• WHAT THE TASK REQUIRES: Only the lines holding "VLOAD" are wanted. Copy every one from the records below.

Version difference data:
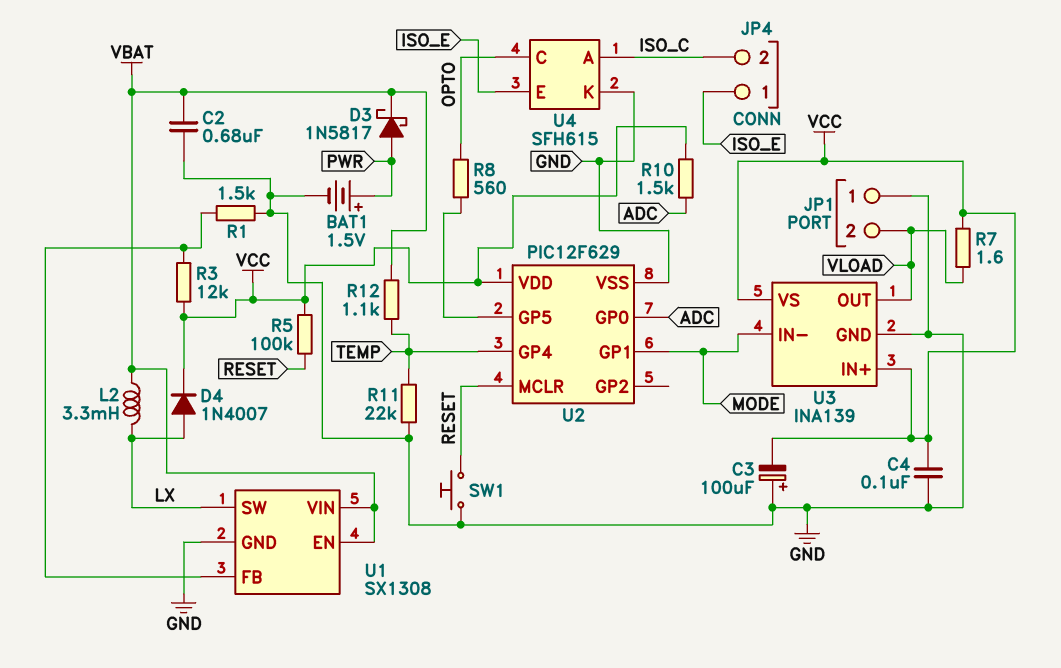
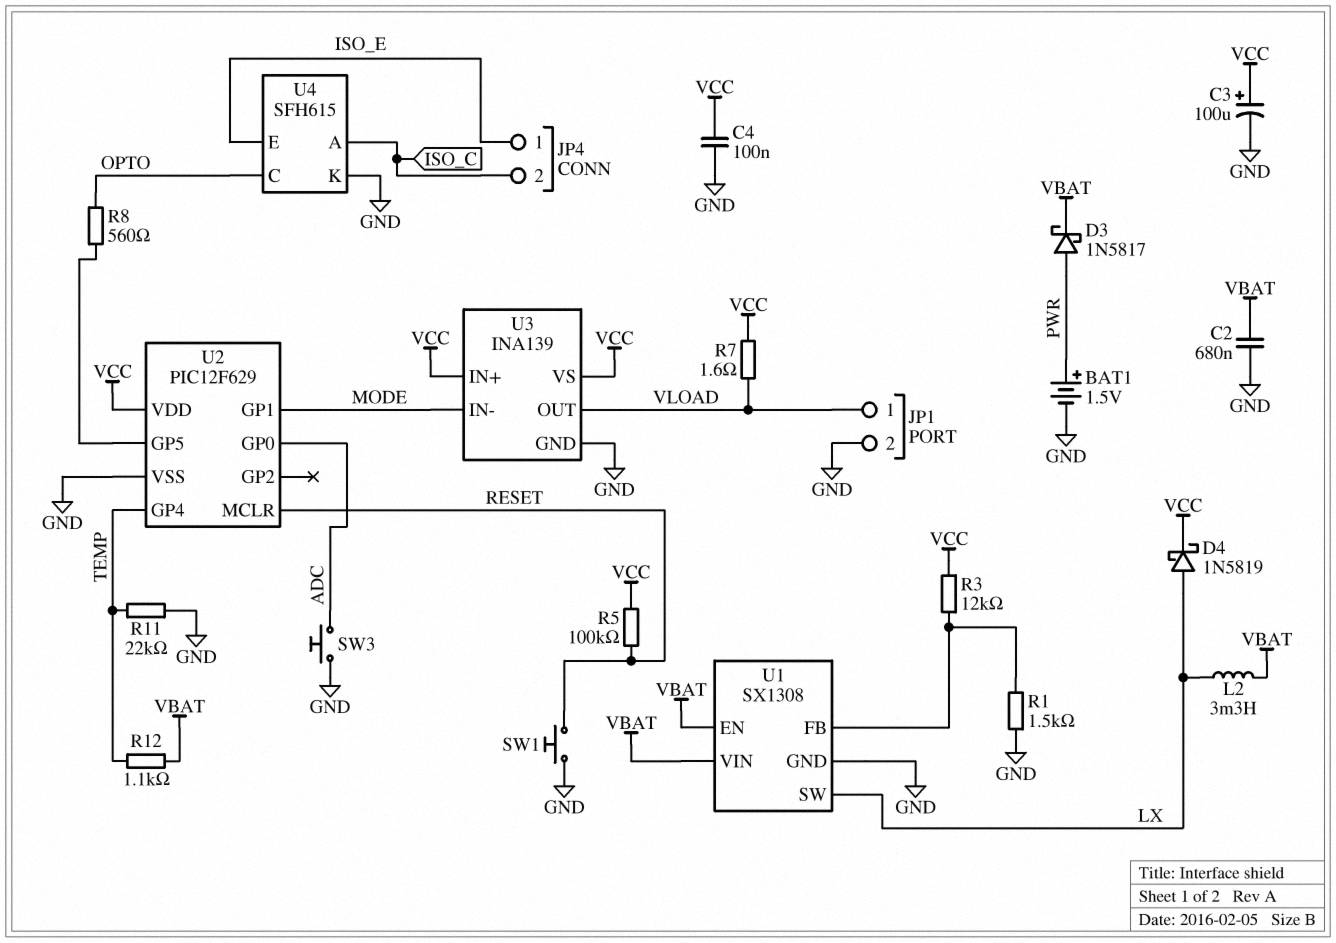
C3: 100uF (plus GND, minus VCC) -> 100uF (plus VCC, minus GND)
D4: diode 1N4007 (A LX, K VCC) -> schottky 1N5819 (A LX, K VCC)
JP1 pin 1: GND -> VLOAD
JP1 pin 2: VLOAD -> GND
R10: 1.5k (ADC, VCC) -> none
SW3: none -> button (ADC, GND)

• WRITTEN REPLY:
JP1 pin 1: GND -> VLOAD
JP1 pin 2: VLOAD -> GND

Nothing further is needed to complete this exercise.